[Spatial reasoning data]
________

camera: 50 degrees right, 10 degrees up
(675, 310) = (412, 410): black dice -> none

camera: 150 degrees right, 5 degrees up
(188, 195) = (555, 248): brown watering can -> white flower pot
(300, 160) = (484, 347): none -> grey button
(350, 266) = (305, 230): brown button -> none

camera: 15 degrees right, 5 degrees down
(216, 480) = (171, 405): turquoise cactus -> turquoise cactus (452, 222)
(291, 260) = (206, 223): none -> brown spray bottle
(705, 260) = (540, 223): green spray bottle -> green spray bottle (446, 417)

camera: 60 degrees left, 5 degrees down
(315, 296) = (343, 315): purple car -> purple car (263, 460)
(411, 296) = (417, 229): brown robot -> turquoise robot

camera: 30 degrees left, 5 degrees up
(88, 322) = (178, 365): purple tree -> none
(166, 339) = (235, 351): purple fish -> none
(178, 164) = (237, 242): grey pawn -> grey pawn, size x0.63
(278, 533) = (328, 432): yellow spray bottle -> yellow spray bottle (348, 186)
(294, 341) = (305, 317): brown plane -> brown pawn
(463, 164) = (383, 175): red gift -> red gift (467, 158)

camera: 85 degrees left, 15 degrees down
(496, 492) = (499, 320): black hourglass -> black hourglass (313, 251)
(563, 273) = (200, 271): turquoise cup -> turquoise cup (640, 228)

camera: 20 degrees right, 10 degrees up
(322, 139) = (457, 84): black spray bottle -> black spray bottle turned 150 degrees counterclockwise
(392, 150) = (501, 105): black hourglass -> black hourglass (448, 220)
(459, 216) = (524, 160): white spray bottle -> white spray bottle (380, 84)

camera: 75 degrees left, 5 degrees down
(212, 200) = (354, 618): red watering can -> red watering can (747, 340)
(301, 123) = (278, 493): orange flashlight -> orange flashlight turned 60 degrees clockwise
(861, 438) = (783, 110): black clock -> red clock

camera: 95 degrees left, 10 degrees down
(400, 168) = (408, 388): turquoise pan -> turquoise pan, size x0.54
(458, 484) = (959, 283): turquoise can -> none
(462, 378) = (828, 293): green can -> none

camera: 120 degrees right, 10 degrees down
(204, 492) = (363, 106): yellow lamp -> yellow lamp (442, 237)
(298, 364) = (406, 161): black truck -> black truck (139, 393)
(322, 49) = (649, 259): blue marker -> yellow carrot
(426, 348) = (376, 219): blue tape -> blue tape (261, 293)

________

**Problem:** Restate every record word for word.

**Solution:**
camera: 50 degrees right, 10 degrees up
(675, 310) = (412, 410): black dice -> none

camera: 150 degrees right, 5 degrees up
(188, 195) = (555, 248): brown watering can -> white flower pot
(300, 160) = (484, 347): none -> grey button
(350, 266) = (305, 230): brown button -> none

camera: 15 degrees right, 5 degrees down
(216, 480) = (171, 405): turquoise cactus -> turquoise cactus (452, 222)
(291, 260) = (206, 223): none -> brown spray bottle
(705, 260) = (540, 223): green spray bottle -> green spray bottle (446, 417)

camera: 60 degrees left, 5 degrees down
(315, 296) = (343, 315): purple car -> purple car (263, 460)
(411, 296) = (417, 229): brown robot -> turquoise robot

camera: 30 degrees left, 5 degrees up
(88, 322) = (178, 365): purple tree -> none
(166, 339) = (235, 351): purple fish -> none
(178, 164) = (237, 242): grey pawn -> grey pawn, size x0.63
(278, 533) = (328, 432): yellow spray bottle -> yellow spray bottle (348, 186)
(294, 341) = (305, 317): brown plane -> brown pawn
(463, 164) = (383, 175): red gift -> red gift (467, 158)

camera: 85 degrees left, 15 degrees down
(496, 492) = (499, 320): black hourglass -> black hourglass (313, 251)
(563, 273) = (200, 271): turquoise cup -> turquoise cup (640, 228)

camera: 20 degrees right, 10 degrees up
(322, 139) = (457, 84): black spray bottle -> black spray bottle turned 150 degrees counterclockwise
(392, 150) = (501, 105): black hourglass -> black hourglass (448, 220)
(459, 216) = (524, 160): white spray bottle -> white spray bottle (380, 84)

camera: 75 degrees left, 5 degrees down
(212, 200) = (354, 618): red watering can -> red watering can (747, 340)
(301, 123) = (278, 493): orange flashlight -> orange flashlight turned 60 degrees clockwise
(861, 438) = (783, 110): black clock -> red clock

camera: 95 degrees left, 10 degrees down
(400, 168) = (408, 388): turquoise pan -> turquoise pan, size x0.54
(458, 484) = (959, 283): turquoise can -> none
(462, 378) = (828, 293): green can -> none

camera: 120 degrees right, 10 degrees down
(204, 492) = (363, 106): yellow lamp -> yellow lamp (442, 237)
(298, 364) = (406, 161): black truck -> black truck (139, 393)
(322, 49) = (649, 259): blue marker -> yellow carrot
(426, 348) = (376, 219): blue tape -> blue tape (261, 293)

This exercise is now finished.